Pull out every line of the records that contains the string "instrumentName".

### Records to process
(begin)
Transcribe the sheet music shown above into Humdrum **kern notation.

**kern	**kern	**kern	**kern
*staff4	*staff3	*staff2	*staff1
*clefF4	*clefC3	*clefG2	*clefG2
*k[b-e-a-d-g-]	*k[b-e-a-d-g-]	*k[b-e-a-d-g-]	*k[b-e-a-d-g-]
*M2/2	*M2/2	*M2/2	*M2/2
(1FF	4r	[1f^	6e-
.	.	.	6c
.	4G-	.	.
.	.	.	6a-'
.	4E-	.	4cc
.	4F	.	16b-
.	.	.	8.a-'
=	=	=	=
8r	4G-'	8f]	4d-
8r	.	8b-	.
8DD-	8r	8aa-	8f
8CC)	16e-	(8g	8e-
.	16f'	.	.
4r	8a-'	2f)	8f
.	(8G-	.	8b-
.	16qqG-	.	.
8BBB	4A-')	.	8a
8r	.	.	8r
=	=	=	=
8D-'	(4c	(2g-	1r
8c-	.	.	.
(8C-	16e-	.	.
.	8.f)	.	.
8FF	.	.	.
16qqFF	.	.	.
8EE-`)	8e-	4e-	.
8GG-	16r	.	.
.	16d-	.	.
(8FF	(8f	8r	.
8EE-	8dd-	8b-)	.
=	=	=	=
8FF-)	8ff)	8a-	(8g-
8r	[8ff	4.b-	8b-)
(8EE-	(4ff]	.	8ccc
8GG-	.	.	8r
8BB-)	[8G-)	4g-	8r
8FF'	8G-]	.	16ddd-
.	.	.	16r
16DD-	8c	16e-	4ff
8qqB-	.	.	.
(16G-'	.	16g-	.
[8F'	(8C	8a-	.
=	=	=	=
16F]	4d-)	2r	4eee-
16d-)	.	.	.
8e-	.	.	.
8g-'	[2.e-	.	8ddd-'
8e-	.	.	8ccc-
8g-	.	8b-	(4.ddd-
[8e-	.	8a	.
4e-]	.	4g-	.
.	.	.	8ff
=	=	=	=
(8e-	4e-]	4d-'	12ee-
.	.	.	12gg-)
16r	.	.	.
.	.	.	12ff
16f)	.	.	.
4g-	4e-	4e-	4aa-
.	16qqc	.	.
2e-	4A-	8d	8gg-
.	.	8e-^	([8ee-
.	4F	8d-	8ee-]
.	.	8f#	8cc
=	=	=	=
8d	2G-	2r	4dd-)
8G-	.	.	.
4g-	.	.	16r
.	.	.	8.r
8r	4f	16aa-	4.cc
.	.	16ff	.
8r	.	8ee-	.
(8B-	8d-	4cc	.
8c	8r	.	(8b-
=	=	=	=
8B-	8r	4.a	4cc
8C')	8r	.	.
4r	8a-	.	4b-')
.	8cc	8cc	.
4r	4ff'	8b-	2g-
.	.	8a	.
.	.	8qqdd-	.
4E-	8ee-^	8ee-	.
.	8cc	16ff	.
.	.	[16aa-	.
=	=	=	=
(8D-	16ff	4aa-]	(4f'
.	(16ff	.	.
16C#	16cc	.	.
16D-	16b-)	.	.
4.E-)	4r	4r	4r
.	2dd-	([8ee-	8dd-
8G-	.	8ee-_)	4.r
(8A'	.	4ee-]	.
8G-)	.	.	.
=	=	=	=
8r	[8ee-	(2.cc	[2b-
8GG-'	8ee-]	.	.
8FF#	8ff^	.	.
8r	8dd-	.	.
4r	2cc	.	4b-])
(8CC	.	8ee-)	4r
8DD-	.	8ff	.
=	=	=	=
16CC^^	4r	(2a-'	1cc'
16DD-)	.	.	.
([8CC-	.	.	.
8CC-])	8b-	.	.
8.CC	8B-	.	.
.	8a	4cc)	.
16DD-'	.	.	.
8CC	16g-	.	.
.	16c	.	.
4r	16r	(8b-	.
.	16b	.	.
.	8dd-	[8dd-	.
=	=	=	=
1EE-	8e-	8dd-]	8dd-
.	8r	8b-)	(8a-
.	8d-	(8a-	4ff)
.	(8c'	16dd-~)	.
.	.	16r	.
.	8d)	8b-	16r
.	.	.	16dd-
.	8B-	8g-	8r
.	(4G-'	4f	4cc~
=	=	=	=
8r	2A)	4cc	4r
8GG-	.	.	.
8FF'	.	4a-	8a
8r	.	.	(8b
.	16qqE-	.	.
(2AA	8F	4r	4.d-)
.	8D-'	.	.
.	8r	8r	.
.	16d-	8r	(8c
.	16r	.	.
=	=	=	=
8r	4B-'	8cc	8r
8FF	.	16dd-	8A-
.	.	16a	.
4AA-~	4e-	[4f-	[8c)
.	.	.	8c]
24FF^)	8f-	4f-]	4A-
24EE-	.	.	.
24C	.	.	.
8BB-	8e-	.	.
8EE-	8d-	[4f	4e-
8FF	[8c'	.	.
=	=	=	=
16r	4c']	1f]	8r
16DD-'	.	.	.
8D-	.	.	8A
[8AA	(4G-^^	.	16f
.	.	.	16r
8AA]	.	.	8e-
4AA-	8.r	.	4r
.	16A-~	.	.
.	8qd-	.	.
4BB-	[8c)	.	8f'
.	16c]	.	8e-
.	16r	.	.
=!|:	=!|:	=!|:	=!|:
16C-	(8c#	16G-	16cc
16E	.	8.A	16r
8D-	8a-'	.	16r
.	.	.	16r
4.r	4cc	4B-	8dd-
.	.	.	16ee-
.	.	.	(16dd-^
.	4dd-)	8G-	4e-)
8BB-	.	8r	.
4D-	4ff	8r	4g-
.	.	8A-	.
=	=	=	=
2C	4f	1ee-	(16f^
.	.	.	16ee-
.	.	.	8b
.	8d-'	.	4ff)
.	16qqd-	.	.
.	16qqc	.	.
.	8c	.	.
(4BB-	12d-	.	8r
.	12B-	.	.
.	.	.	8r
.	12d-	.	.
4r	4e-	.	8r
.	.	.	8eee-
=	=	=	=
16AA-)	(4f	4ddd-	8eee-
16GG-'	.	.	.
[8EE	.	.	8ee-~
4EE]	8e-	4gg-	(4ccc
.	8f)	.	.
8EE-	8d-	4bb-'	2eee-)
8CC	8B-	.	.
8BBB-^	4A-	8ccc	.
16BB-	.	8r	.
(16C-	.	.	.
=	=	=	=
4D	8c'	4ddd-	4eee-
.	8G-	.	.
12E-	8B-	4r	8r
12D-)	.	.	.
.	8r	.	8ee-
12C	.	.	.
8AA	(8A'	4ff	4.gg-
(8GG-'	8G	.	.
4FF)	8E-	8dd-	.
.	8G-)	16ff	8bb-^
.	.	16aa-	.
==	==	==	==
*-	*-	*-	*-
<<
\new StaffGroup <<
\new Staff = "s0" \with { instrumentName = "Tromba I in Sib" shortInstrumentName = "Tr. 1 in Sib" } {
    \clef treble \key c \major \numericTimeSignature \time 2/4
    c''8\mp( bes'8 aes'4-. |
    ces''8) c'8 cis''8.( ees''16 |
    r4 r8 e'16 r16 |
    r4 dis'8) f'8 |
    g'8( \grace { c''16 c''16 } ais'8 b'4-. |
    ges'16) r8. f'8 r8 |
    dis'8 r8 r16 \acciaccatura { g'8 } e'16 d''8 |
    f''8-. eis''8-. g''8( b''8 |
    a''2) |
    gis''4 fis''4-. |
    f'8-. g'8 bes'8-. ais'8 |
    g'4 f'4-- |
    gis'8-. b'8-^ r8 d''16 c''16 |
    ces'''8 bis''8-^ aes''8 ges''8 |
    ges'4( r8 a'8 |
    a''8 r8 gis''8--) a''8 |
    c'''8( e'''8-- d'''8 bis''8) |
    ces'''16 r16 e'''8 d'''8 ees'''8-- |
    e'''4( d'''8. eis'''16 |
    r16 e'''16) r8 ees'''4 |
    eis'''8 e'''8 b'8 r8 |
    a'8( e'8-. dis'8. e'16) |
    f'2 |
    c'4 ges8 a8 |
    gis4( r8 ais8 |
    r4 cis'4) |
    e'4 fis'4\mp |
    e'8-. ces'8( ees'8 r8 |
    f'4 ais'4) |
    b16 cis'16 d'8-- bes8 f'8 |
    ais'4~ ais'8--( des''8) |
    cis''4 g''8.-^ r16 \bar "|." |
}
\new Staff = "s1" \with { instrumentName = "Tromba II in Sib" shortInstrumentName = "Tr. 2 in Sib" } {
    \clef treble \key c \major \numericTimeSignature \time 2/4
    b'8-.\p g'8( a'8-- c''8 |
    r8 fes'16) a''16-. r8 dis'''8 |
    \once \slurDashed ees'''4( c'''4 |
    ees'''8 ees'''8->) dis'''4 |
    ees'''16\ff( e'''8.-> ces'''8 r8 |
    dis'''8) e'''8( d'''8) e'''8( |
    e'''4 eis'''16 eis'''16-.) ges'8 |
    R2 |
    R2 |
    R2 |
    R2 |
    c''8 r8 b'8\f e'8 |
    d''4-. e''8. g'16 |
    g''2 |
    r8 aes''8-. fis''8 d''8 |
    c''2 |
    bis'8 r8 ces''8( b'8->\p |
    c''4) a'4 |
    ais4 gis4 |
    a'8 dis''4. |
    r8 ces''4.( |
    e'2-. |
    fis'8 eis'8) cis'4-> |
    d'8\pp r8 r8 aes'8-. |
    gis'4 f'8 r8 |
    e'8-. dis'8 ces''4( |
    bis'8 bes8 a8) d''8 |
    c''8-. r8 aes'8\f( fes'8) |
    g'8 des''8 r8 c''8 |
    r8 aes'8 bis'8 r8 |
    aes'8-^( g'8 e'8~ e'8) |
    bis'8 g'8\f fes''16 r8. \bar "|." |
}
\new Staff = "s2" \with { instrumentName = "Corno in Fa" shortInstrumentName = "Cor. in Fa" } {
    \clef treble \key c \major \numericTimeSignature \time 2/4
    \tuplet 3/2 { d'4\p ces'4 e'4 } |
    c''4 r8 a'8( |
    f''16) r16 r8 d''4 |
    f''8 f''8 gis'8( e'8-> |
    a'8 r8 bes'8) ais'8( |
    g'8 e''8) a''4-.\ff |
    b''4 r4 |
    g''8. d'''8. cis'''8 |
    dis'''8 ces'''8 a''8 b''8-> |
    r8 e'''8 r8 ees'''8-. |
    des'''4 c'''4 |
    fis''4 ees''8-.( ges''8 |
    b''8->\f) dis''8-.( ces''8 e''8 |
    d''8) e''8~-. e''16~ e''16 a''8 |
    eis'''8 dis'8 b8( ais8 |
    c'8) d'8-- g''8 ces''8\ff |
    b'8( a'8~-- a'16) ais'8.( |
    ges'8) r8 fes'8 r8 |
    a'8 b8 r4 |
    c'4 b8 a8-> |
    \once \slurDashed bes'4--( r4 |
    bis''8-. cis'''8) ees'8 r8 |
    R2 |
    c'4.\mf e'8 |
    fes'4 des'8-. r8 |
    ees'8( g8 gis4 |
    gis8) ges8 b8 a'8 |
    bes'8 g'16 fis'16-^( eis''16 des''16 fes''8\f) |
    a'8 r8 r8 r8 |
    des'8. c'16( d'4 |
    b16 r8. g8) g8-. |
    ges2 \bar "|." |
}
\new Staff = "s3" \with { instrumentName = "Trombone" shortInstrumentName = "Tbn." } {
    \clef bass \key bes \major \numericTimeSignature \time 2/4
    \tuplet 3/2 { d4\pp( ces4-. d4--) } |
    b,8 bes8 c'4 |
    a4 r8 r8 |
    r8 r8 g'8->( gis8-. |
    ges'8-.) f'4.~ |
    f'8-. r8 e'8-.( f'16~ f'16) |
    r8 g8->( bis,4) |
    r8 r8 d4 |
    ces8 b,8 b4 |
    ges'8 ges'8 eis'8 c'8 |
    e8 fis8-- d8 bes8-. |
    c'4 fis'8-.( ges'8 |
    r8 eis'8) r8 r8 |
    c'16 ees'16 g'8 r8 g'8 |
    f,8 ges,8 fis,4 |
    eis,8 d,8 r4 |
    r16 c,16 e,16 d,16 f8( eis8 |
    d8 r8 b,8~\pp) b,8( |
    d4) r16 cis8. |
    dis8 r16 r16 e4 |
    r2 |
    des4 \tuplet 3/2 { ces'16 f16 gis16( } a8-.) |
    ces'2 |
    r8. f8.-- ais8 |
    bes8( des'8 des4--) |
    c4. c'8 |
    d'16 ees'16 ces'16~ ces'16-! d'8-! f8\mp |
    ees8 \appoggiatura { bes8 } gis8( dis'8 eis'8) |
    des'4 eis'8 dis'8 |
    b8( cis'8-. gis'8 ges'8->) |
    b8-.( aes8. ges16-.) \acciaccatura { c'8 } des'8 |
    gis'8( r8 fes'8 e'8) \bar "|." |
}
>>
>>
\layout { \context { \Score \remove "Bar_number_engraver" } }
(end)
### Written solution
\new Staff = "s0" \with { instrumentName = "Tromba I in Sib" shortInstrumentName = "Tr. 1 in Sib" } {
\new Staff = "s1" \with { instrumentName = "Tromba II in Sib" shortInstrumentName = "Tr. 2 in Sib" } {
\new Staff = "s2" \with { instrumentName = "Corno in Fa" shortInstrumentName = "Cor. in Fa" } {
\new Staff = "s3" \with { instrumentName = "Trombone" shortInstrumentName = "Tbn." } {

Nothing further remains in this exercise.